WORK TO COMPLETE ▸ Which lines of the entries below run from the one holding "none -> brown 2x2 brick [410,169,549,299]" to the one holding "none -> orange 1x1 brick [436,110,498,172]", inclusive? Set down exactly those lines and no others.
*** PROVIDED DATA ***
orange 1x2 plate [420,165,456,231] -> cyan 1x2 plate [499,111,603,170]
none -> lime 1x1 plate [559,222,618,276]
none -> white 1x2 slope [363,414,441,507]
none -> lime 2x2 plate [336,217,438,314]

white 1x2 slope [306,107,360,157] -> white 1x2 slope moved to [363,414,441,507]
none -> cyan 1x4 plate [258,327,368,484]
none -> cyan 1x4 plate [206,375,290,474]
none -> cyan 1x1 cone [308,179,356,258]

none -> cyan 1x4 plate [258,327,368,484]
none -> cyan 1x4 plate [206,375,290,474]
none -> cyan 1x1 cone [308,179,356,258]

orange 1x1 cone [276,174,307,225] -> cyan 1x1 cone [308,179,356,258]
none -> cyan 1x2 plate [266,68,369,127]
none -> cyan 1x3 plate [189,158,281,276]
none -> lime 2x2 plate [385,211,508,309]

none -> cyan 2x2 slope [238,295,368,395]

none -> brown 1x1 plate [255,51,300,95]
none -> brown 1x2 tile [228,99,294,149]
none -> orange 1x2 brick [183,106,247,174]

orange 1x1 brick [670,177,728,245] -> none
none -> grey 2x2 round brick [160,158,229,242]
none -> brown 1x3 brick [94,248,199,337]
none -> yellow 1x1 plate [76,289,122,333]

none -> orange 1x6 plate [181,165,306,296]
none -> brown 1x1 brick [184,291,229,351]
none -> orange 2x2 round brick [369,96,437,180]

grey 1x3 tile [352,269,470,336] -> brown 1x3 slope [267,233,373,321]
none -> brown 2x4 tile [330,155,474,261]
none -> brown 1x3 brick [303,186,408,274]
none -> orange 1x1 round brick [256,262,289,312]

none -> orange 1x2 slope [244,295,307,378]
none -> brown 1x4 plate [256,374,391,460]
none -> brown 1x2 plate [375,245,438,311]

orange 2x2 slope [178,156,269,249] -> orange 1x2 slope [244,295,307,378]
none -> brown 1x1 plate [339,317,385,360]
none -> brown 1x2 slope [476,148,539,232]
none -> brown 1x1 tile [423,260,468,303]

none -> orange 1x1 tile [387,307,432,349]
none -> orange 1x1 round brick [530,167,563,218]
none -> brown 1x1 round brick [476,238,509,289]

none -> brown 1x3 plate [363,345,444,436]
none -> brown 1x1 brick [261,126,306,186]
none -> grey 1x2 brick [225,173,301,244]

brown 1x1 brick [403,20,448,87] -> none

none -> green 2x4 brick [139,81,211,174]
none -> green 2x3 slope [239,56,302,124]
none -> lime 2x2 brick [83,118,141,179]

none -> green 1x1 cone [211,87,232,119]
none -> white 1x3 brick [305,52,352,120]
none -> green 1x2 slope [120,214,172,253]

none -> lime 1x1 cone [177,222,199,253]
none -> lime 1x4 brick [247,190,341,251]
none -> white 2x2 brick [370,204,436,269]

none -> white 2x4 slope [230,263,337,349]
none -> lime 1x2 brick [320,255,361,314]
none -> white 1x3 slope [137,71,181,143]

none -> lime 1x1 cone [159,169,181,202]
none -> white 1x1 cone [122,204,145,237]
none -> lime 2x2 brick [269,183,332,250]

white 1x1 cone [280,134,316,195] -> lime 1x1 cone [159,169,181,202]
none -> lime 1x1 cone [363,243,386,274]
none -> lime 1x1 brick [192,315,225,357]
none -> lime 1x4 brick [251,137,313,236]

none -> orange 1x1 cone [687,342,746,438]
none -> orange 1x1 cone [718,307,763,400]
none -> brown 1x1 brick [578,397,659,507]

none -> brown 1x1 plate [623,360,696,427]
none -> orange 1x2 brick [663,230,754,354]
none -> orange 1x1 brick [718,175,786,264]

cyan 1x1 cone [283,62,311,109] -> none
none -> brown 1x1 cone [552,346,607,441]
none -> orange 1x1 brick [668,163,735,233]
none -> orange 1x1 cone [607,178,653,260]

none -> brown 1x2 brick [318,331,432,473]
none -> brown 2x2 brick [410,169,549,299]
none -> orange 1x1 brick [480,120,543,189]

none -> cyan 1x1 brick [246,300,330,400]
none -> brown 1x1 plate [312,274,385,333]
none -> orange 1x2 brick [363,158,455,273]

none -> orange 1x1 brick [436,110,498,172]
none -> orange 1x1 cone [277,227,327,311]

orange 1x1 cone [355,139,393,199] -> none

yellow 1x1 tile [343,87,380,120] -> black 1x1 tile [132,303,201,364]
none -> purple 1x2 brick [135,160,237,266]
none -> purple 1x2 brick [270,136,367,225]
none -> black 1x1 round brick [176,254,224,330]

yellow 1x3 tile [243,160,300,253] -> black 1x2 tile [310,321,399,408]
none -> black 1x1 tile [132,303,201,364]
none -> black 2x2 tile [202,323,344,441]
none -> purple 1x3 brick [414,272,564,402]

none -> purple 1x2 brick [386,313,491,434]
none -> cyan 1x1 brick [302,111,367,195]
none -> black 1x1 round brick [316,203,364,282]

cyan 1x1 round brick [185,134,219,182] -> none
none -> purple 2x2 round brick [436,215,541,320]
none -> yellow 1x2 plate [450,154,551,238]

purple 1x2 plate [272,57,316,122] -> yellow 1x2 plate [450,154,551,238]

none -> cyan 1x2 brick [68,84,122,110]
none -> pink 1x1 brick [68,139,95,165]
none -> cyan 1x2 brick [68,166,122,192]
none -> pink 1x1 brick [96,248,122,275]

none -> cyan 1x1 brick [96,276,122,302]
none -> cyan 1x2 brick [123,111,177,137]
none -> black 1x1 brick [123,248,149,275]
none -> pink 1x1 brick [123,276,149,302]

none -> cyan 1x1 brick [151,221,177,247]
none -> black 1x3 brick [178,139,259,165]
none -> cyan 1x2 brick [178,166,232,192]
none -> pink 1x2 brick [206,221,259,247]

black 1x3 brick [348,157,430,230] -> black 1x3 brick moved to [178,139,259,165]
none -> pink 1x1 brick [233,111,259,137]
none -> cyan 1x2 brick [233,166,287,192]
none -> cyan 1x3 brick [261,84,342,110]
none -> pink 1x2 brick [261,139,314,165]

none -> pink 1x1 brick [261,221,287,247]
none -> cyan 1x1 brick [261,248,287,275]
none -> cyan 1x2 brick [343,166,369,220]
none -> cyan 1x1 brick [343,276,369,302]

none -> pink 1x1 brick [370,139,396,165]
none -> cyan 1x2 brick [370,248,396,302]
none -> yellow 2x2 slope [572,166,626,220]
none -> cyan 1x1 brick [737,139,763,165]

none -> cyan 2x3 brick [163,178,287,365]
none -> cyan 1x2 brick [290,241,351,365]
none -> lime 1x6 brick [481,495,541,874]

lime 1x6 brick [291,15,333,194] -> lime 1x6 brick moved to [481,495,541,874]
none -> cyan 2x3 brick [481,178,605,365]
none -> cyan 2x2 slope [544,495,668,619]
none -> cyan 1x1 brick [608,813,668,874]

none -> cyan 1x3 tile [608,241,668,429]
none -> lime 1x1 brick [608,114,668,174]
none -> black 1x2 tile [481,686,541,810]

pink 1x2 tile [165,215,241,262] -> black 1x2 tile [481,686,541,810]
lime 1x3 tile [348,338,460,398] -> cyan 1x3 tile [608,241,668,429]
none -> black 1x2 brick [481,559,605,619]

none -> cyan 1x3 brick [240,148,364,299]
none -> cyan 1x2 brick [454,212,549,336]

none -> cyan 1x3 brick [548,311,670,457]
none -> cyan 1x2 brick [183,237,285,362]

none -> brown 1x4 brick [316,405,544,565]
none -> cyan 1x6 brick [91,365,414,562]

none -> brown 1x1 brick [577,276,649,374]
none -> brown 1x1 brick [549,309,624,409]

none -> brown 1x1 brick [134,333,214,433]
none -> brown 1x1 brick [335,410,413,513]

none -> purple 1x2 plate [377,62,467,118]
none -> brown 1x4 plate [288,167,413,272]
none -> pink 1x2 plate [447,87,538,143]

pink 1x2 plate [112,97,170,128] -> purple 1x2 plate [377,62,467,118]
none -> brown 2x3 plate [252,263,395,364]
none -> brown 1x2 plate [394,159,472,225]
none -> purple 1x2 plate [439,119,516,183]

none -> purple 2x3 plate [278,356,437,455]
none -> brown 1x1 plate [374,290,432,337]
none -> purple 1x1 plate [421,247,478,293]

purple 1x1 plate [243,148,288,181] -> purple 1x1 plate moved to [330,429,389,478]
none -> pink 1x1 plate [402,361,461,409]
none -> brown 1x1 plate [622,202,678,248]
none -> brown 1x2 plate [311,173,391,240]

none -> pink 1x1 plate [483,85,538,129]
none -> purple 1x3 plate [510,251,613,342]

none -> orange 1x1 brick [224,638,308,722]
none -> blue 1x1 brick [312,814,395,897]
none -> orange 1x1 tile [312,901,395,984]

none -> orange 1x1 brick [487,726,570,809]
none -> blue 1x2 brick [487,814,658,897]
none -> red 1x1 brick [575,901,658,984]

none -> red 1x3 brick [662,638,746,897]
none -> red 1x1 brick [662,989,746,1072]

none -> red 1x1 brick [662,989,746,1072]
*** End of PROVIDED DATA ***
RESPONSE TO THE TASK ▸
none -> brown 2x2 brick [410,169,549,299]
none -> orange 1x1 brick [480,120,543,189]

none -> cyan 1x1 brick [246,300,330,400]
none -> brown 1x1 plate [312,274,385,333]
none -> orange 1x2 brick [363,158,455,273]

none -> orange 1x1 brick [436,110,498,172]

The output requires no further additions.